• TASK TO CARRY OUT:
Show, from the entries below, every line in which "down" appears.

• TASK DATA:
★ ★ ★ ★ ★

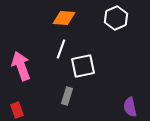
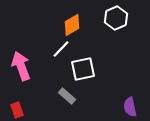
orange diamond: moved 8 px right, 7 px down; rotated 35 degrees counterclockwise
white line: rotated 24 degrees clockwise
white square: moved 3 px down
gray rectangle: rotated 66 degrees counterclockwise
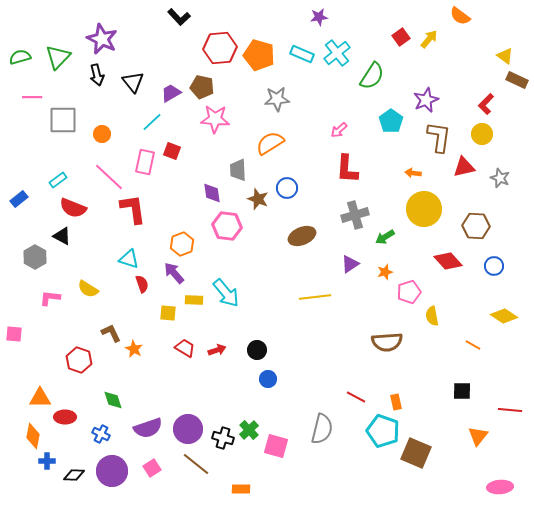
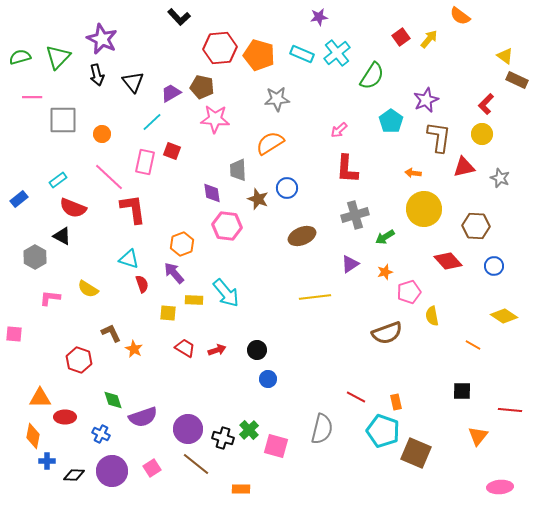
brown semicircle at (387, 342): moved 9 px up; rotated 16 degrees counterclockwise
purple semicircle at (148, 428): moved 5 px left, 11 px up
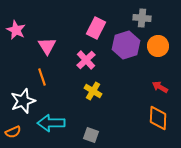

★ ★ ★ ★ ★

• SOLUTION FOR THIS PROBLEM:
orange diamond: moved 8 px right, 7 px down; rotated 35 degrees counterclockwise
white square: moved 3 px down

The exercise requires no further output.